● **Task objective**: Please copy exactly the lines from the first in the records through the line that contains "yellow robot: [286,235,355,351]", but not the pictures.

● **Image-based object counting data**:
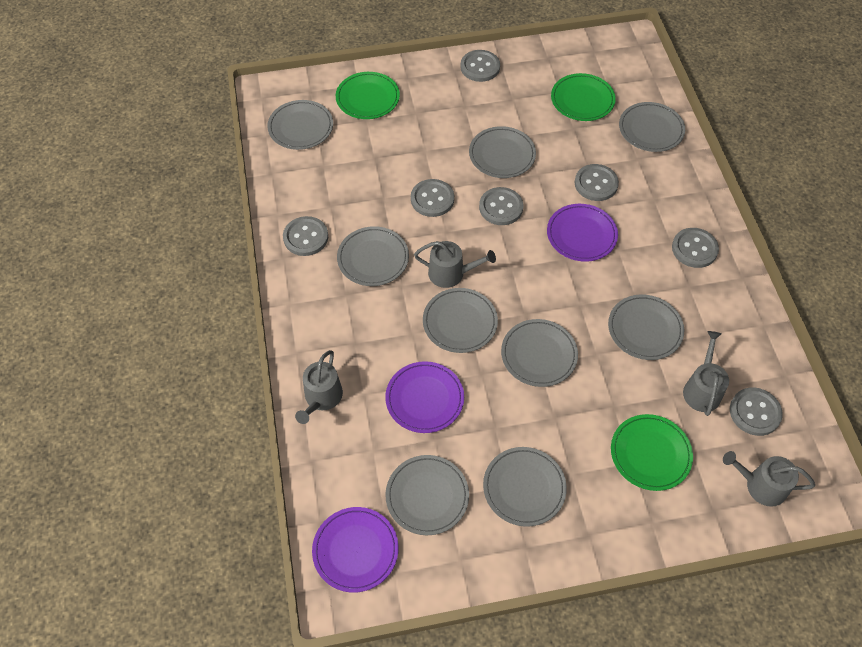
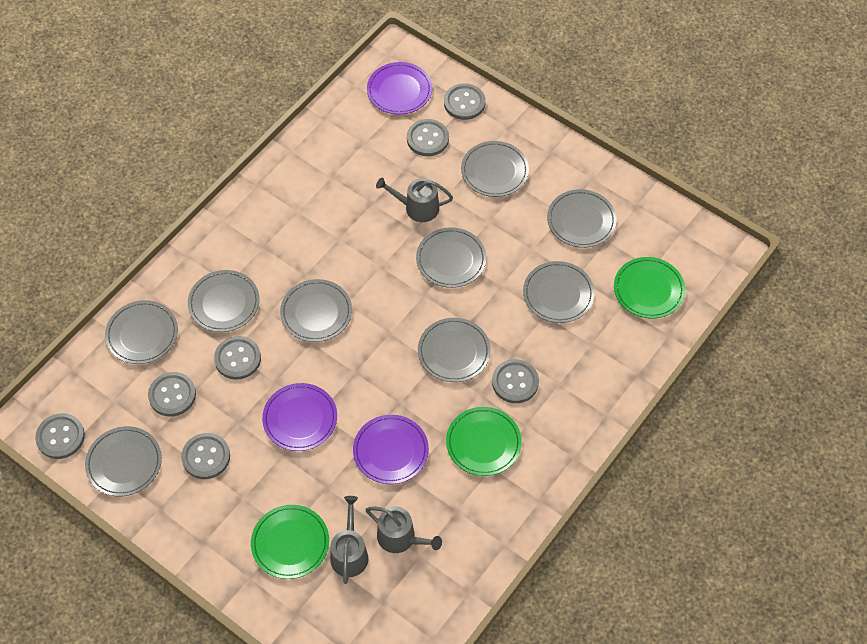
grey watering can: [295,350,343,424] [414,241,496,288] [683,331,729,416] [723,451,815,507] = 4 -> [330,496,368,584] [365,506,442,553] [376,177,453,222] = 3

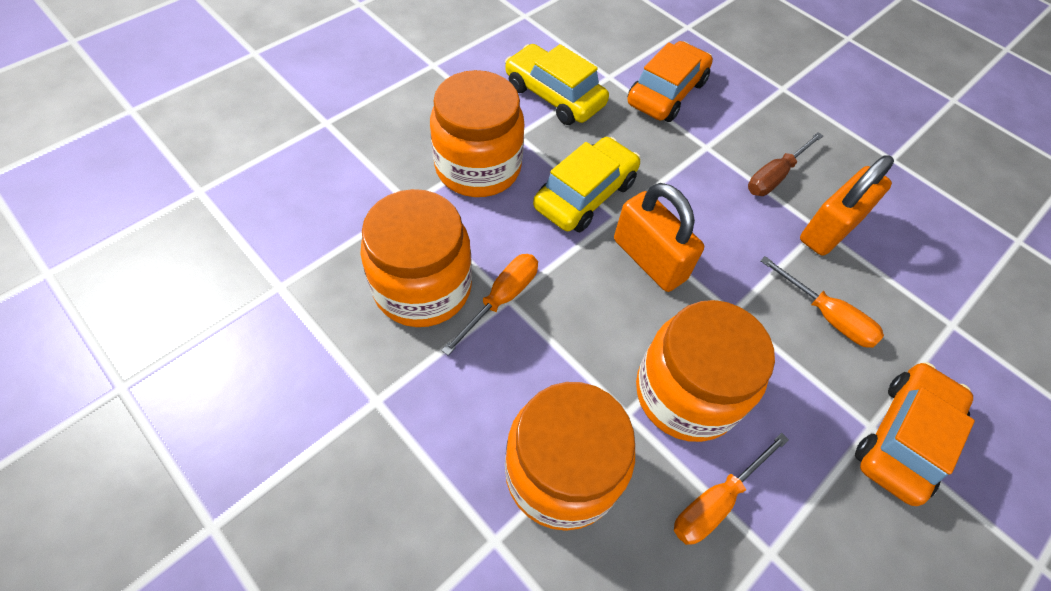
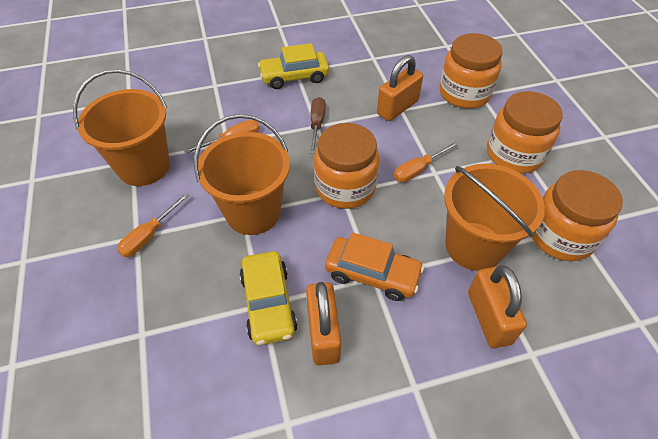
orange bucket: none = 0 -> [73,69,170,186] [194,114,290,235] [444,164,545,271] = 3
orange car: [627,41,713,122] [855,362,975,506] = 2 -> [325,232,424,301] = 1
orange padlock: [614,183,704,292] [800,155,894,256] = 2 -> [306,282,341,366] [377,55,423,121] [468,265,527,348] = 3

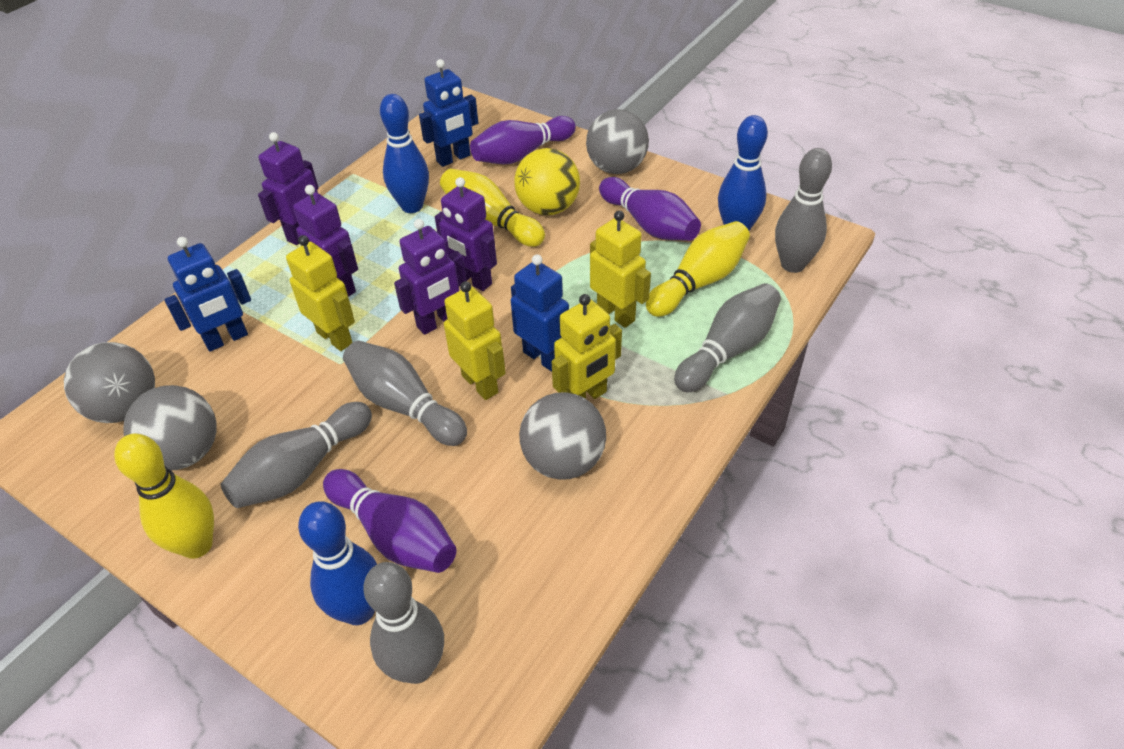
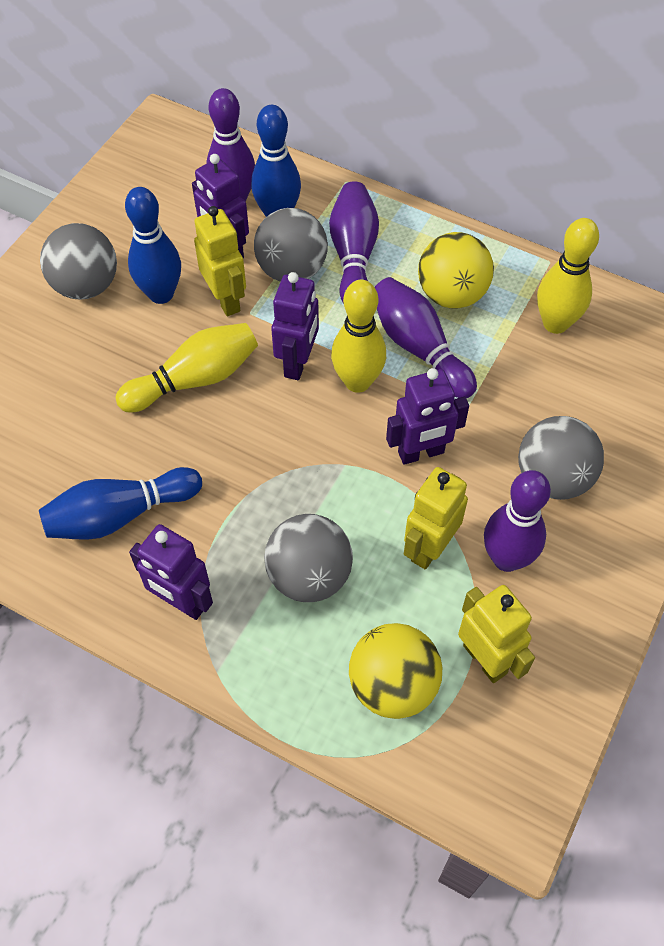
blue robot: [164,237,251,352] [419,59,478,167] [511,254,569,372] = 3 -> none = 0
grey bowling pin: [220,402,372,508] [343,341,467,446] [363,562,444,684] [674,283,781,393] [775,148,832,273] = 5 -> none = 0
purple bowling pin: [323,469,457,573] [470,116,576,164] [599,177,701,241] = 3 -> [206,88,255,202] [329,181,379,304] [375,277,477,398] [484,470,551,572] = 4
yellow ball: [514,148,580,215] = 1 -> [349,623,442,719] [418,232,494,308] = 2
yellow robot: [286,235,355,351] [444,281,506,400] [552,294,622,399] [590,211,651,328] = 4 -> [194,206,246,316] [404,467,468,570] [458,585,535,683] = 3

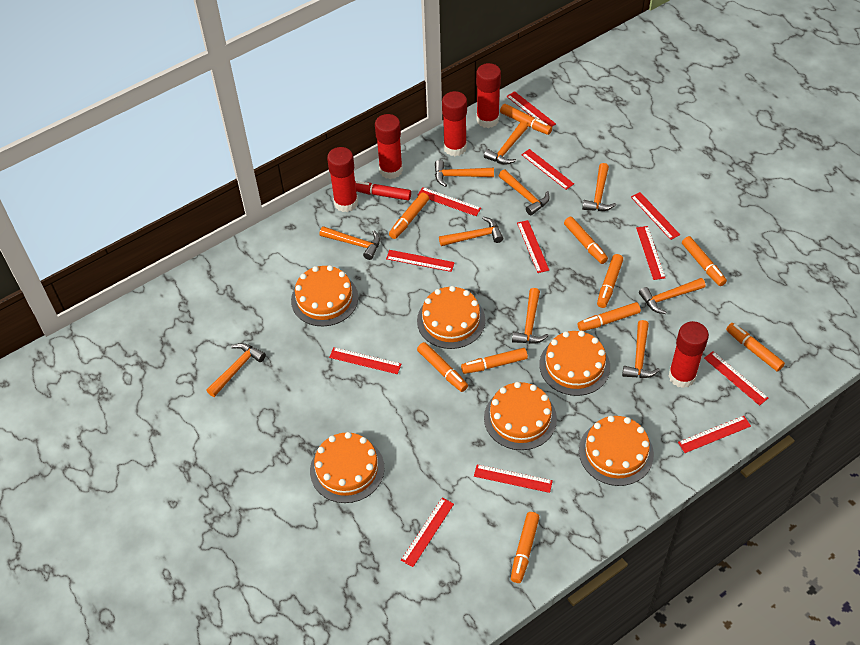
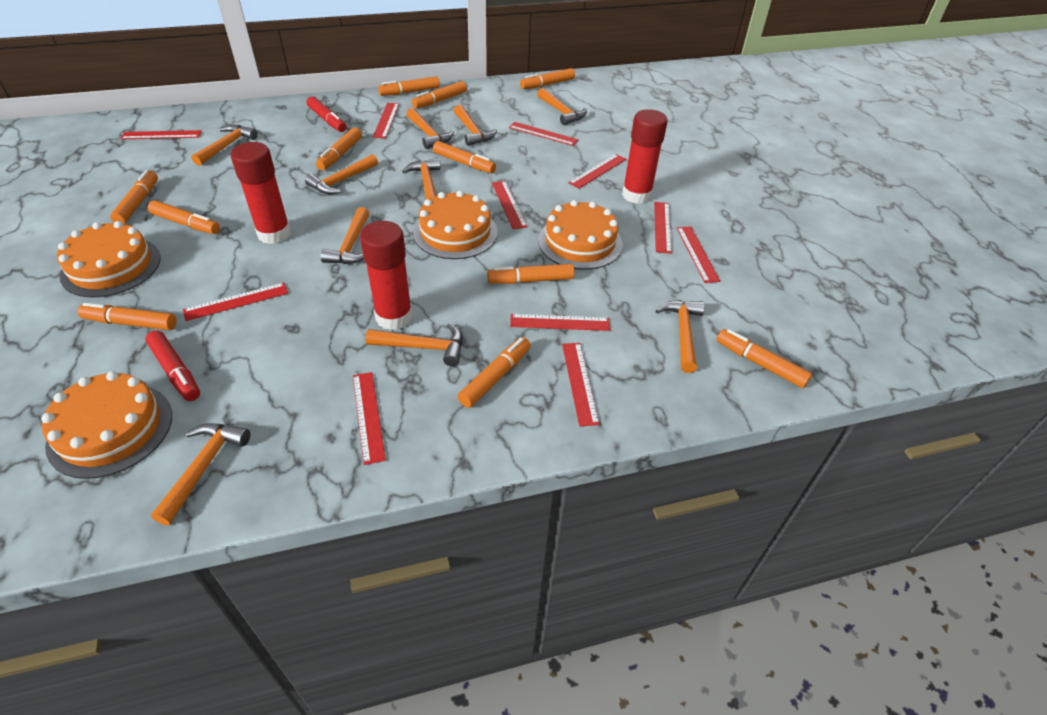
orange cake: [291,265,358,326] [310,432,384,503] [417,286,485,349] [484,382,557,450] [539,331,610,396] [579,416,654,486] = 6 -> [41,371,172,479] [57,221,161,297] [413,191,498,259] [538,200,623,270] = 4
orange marker: [389,193,429,239] [417,342,468,392] [461,348,528,374] [500,104,552,135] [511,512,540,583] [564,217,608,264] [577,302,641,331] [597,254,623,308] [682,236,727,286] [726,323,785,372] = 10 -> [78,303,177,330] [110,170,158,224] [148,200,220,234] [316,127,362,170] [378,76,440,96] [412,81,467,109] [433,141,496,173] [458,337,531,408] [487,264,574,284] [520,68,575,89] [716,329,812,388] = 11
red glue stick: [327,147,358,212] [375,114,403,179] [442,91,467,156] [476,63,501,128] [668,321,709,388] = 5 -> [231,142,291,244] [360,221,413,330] [622,109,668,204] = 3
red marker: [355,181,411,200] = 1 -> [145,330,200,401] [306,96,346,132] = 2
red ruler: [329,347,401,374] [386,250,455,272] [401,498,454,567] [418,187,481,216] [474,464,553,493] [506,91,556,127] [517,220,549,273] [521,149,574,190] [631,192,680,240] [636,226,665,280] [678,416,751,453] [704,351,768,406] = 12 -> [121,130,202,139] [183,283,288,321] [353,372,386,465] [373,103,399,138] [492,181,527,229] [509,122,578,146] [510,314,610,331] [562,343,599,426] [568,154,626,188] [654,202,672,254] [677,226,720,283] = 11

● **Result for this task**:
grey watering can: [295,350,343,424] [414,241,496,288] [683,331,729,416] [723,451,815,507] = 4 -> [330,496,368,584] [365,506,442,553] [376,177,453,222] = 3

orange bucket: none = 0 -> [73,69,170,186] [194,114,290,235] [444,164,545,271] = 3
orange car: [627,41,713,122] [855,362,975,506] = 2 -> [325,232,424,301] = 1
orange padlock: [614,183,704,292] [800,155,894,256] = 2 -> [306,282,341,366] [377,55,423,121] [468,265,527,348] = 3

blue robot: [164,237,251,352] [419,59,478,167] [511,254,569,372] = 3 -> none = 0
grey bowling pin: [220,402,372,508] [343,341,467,446] [363,562,444,684] [674,283,781,393] [775,148,832,273] = 5 -> none = 0
purple bowling pin: [323,469,457,573] [470,116,576,164] [599,177,701,241] = 3 -> [206,88,255,202] [329,181,379,304] [375,277,477,398] [484,470,551,572] = 4
yellow ball: [514,148,580,215] = 1 -> [349,623,442,719] [418,232,494,308] = 2
yellow robot: [286,235,355,351] [444,281,506,400] [552,294,622,399] [590,211,651,328] = 4 -> [194,206,246,316] [404,467,468,570] [458,585,535,683] = 3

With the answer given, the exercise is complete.